Copy from the first line below down to and including the line with "backup.docx: [409,1156,445,1203] ->". Skip the pictures.

* _Records provided_:

##########

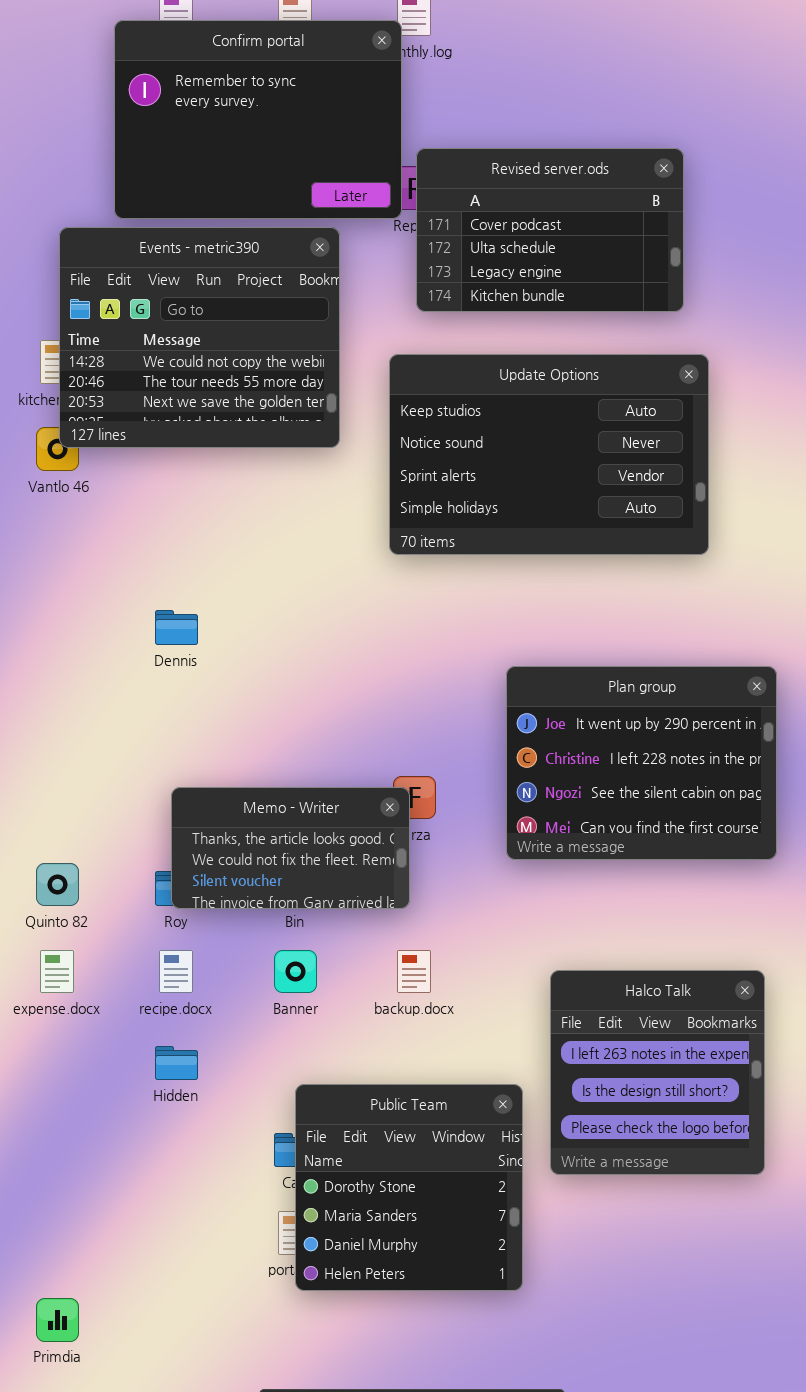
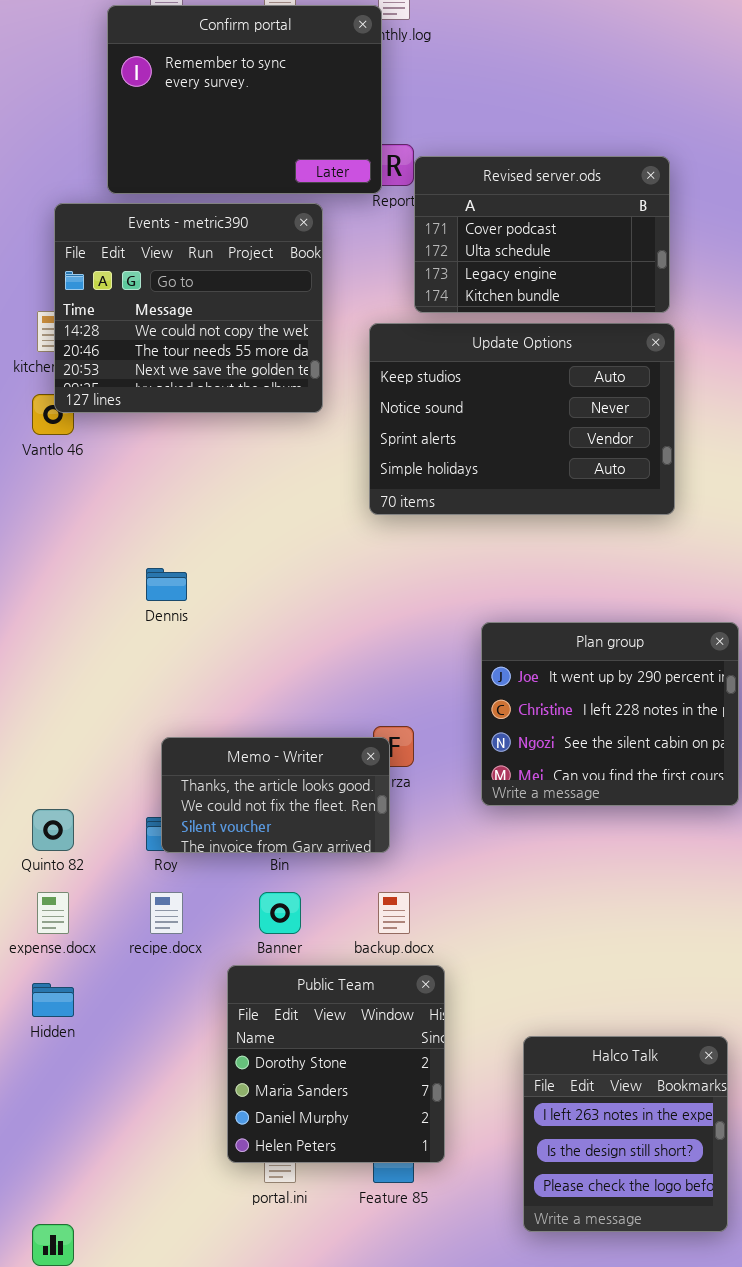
Revised server.ods: [416,148,684,312] -> [414,156,670,313], moved
Halco Talk: [550,970,765,1175] -> [523,1036,728,1232], moved
Hidden: [155,1046,198,1080] -> [32,983,74,1017], moved
Public Team: [295,1084,523,1291] -> [227,965,445,1163], moved

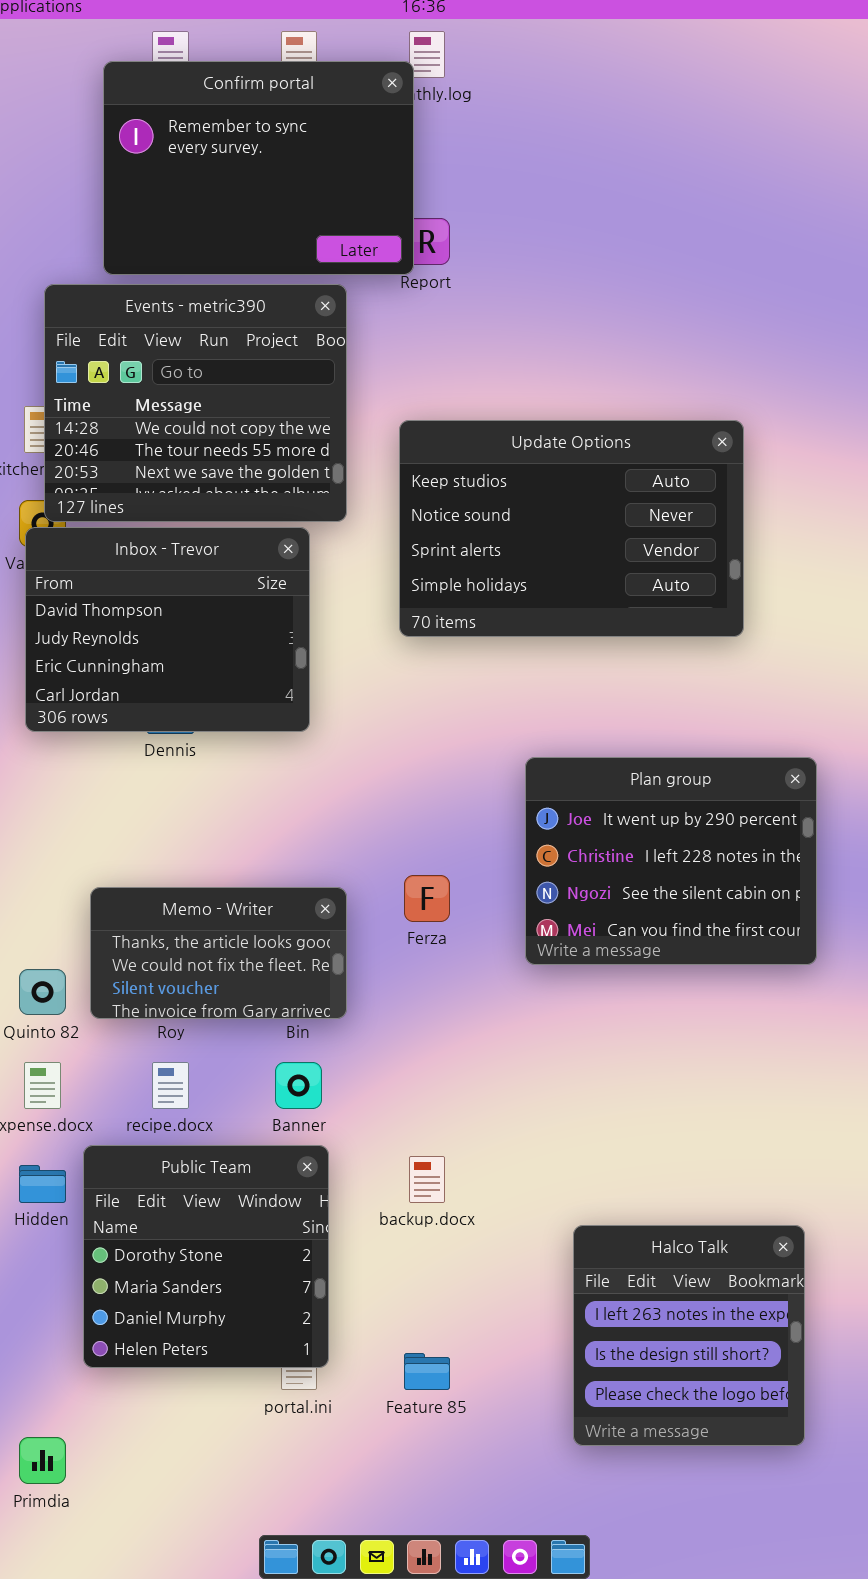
Revised server.ods: [414,156,670,313] -> none, closed
Inbox - Trevor: none -> [25,527,310,732], opened
Memo - Writer: [161,737,390,853] -> [90,887,347,1019], moved
backup.docx: [378,892,410,934] -> [409,1156,445,1203], moved
Public Team: [227,965,445,1163] -> [83,1145,329,1368], moved

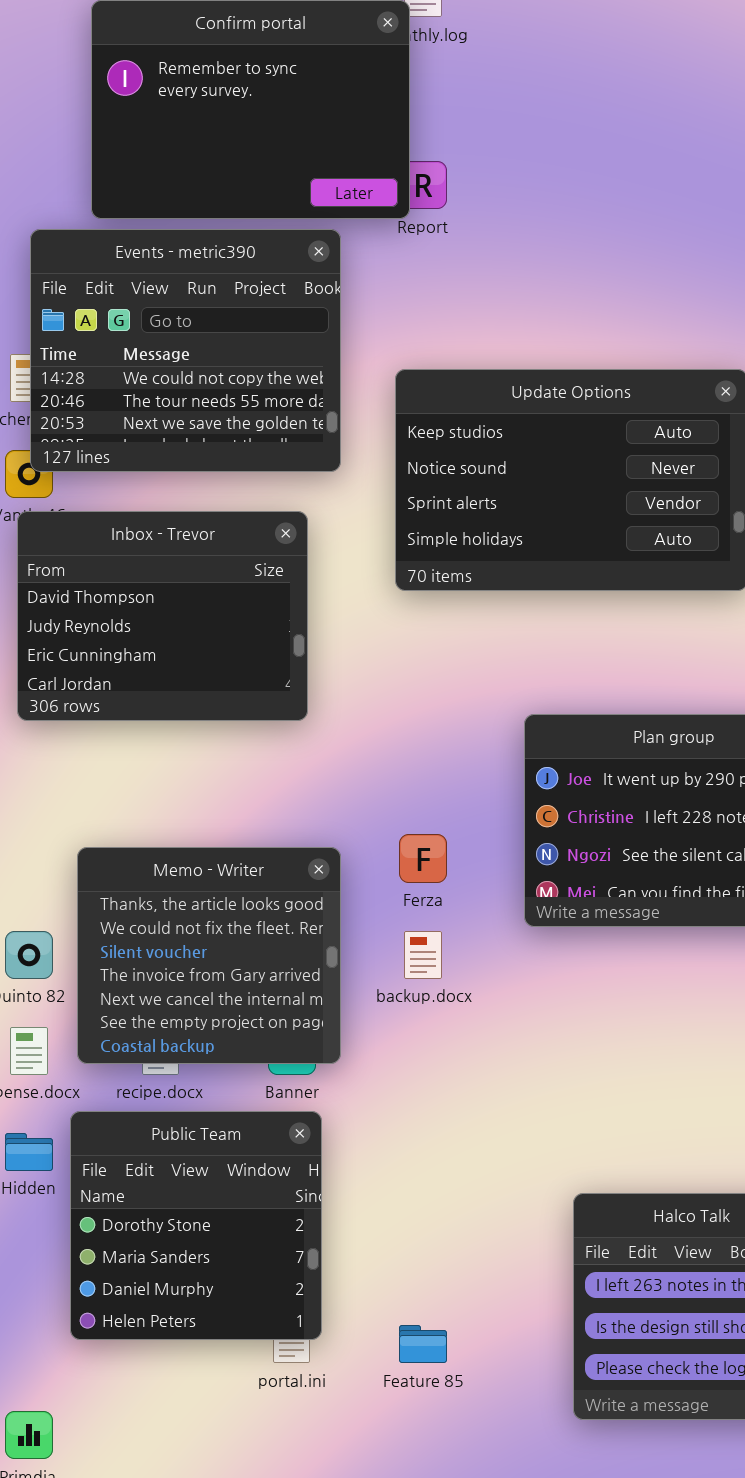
Inbox - Trevor: [25,527,310,732] -> [17,511,308,721], moved
Memo - Writer: [90,887,347,1019] -> [77,847,341,1064], resized
backup.docx: [409,1156,445,1203] -> [404,931,442,979], moved

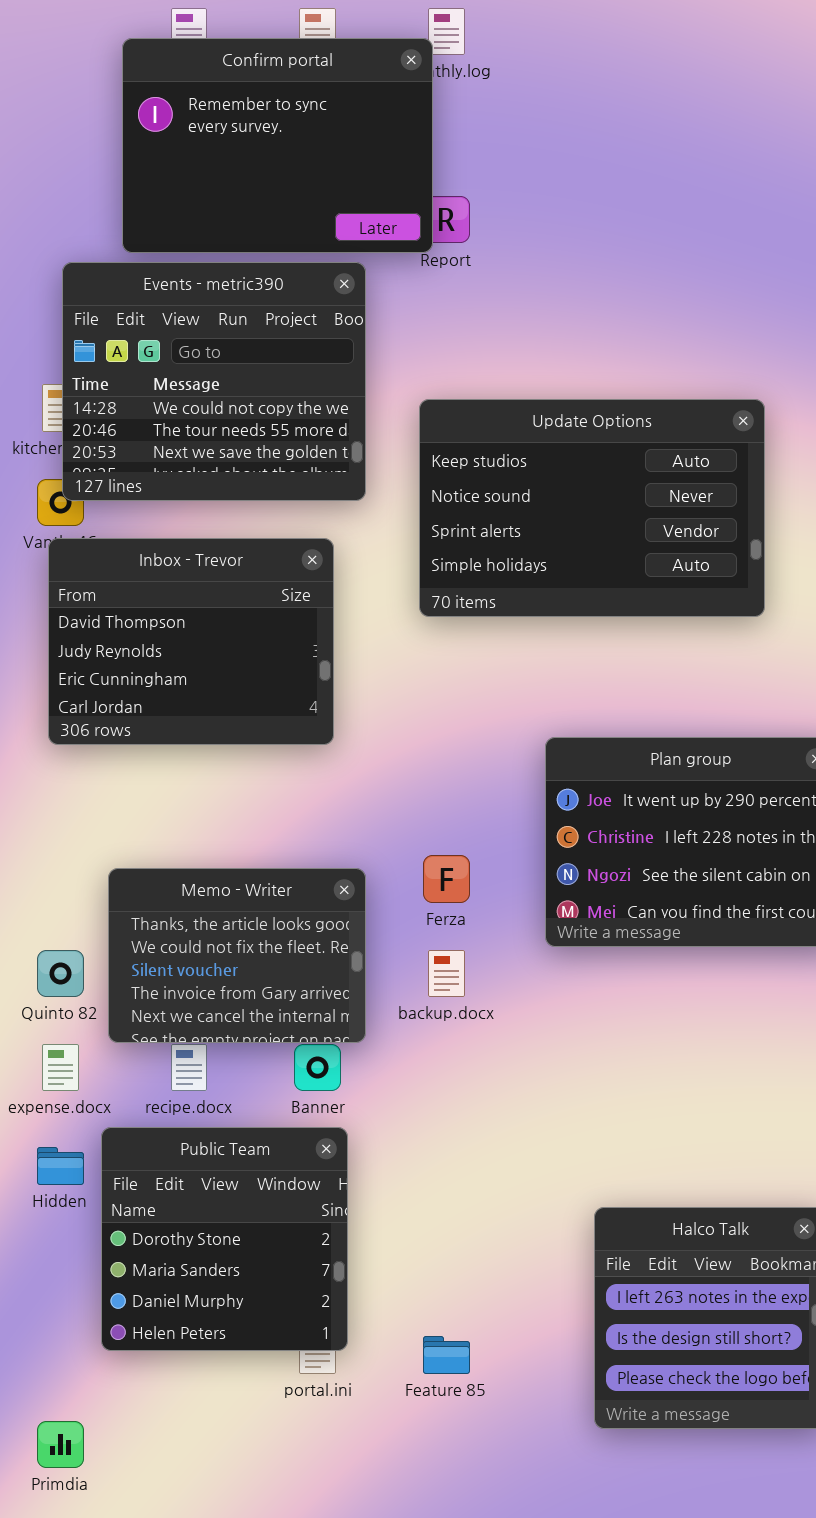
Memo - Writer: [77,847,341,1064] -> [108,868,366,1043], resized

##########

* _Written solution_:
Revised server.ods: [416,148,684,312] -> [414,156,670,313], moved
Halco Talk: [550,970,765,1175] -> [523,1036,728,1232], moved
Hidden: [155,1046,198,1080] -> [32,983,74,1017], moved
Public Team: [295,1084,523,1291] -> [227,965,445,1163], moved

Revised server.ods: [414,156,670,313] -> none, closed
Inbox - Trevor: none -> [25,527,310,732], opened
Memo - Writer: [161,737,390,853] -> [90,887,347,1019], moved
backup.docx: [378,892,410,934] -> [409,1156,445,1203], moved
Public Team: [227,965,445,1163] -> [83,1145,329,1368], moved

Inbox - Trevor: [25,527,310,732] -> [17,511,308,721], moved
Memo - Writer: [90,887,347,1019] -> [77,847,341,1064], resized
backup.docx: [409,1156,445,1203] -> [404,931,442,979], moved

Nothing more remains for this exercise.